───── DATA TO USE ─────

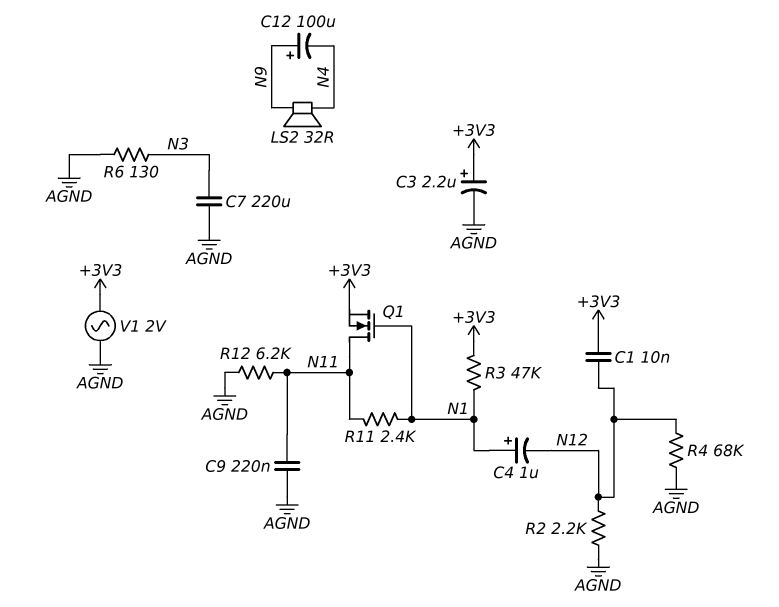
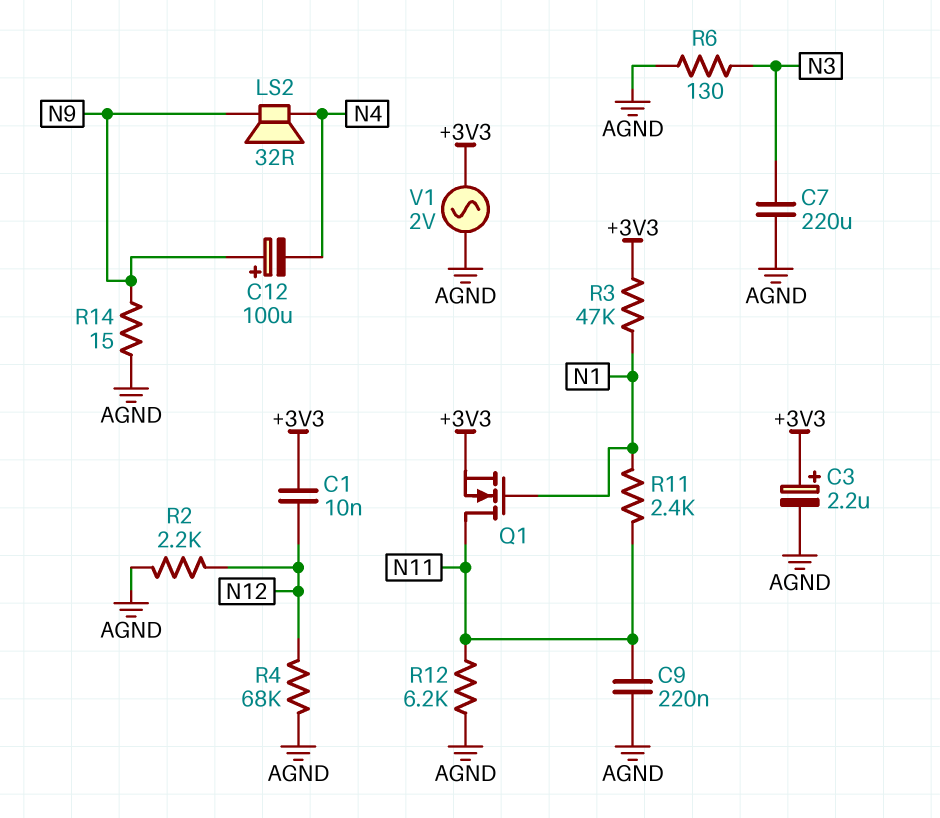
C4: 1uF (plus N1, minus N12) -> none
R14: none -> 15 (AGND, N9)

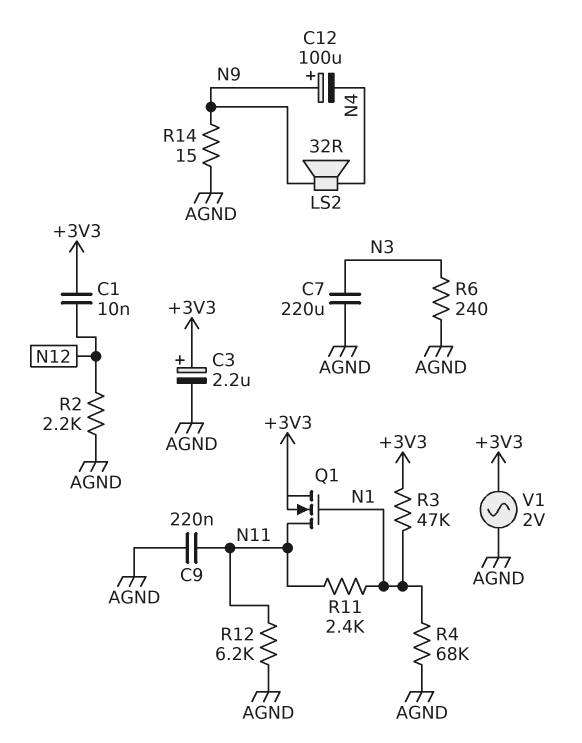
R4: 68k (AGND, N12) -> 68k (AGND, N1)
R6: 130 (AGND, N3) -> 240 (AGND, N3)

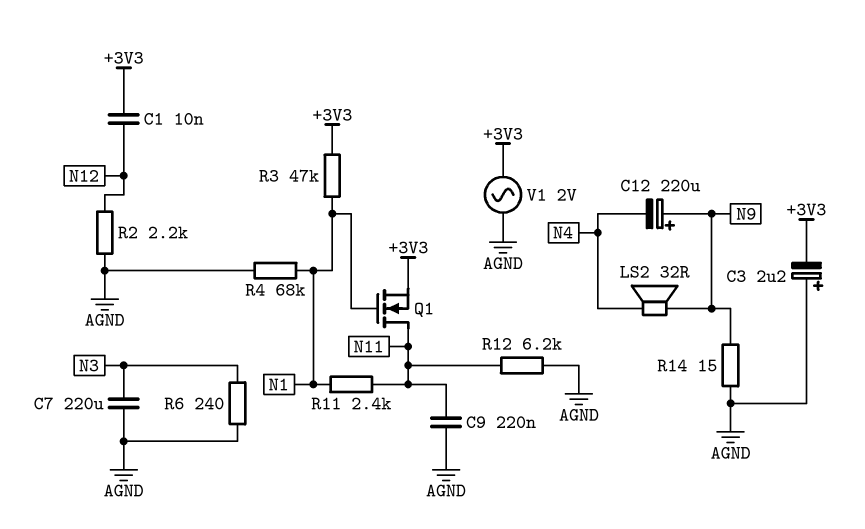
C3: 2.2uF (plus +3V3, minus AGND) -> 2.2uF (plus AGND, minus +3V3)
C12: 100uF (plus N9, minus N4) -> 220uF (plus N9, minus N4)

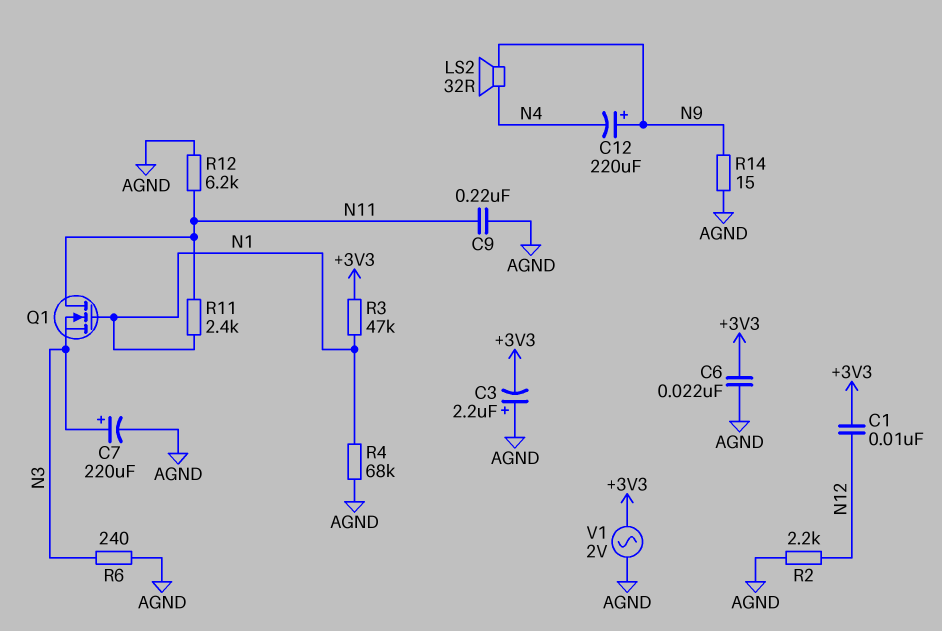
C6: none -> 22nF (+3V3, AGND)
C7: 220uF (AGND, N3) -> 220uF (plus N3, minus AGND)
Q1: NMOS (G N1, D N11, S +3V3) -> NMOS (G N1, D N11, S N3)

─────

- DESCRIPTION OF THE TASK
Would you please repeat the entries above verbatim, excluding each picture?

- EXERCISE RESULT
C4: 1uF (plus N1, minus N12) -> none
R14: none -> 15 (AGND, N9)

R4: 68k (AGND, N12) -> 68k (AGND, N1)
R6: 130 (AGND, N3) -> 240 (AGND, N3)

C3: 2.2uF (plus +3V3, minus AGND) -> 2.2uF (plus AGND, minus +3V3)
C12: 100uF (plus N9, minus N4) -> 220uF (plus N9, minus N4)

C6: none -> 22nF (+3V3, AGND)
C7: 220uF (AGND, N3) -> 220uF (plus N3, minus AGND)
Q1: NMOS (G N1, D N11, S +3V3) -> NMOS (G N1, D N11, S N3)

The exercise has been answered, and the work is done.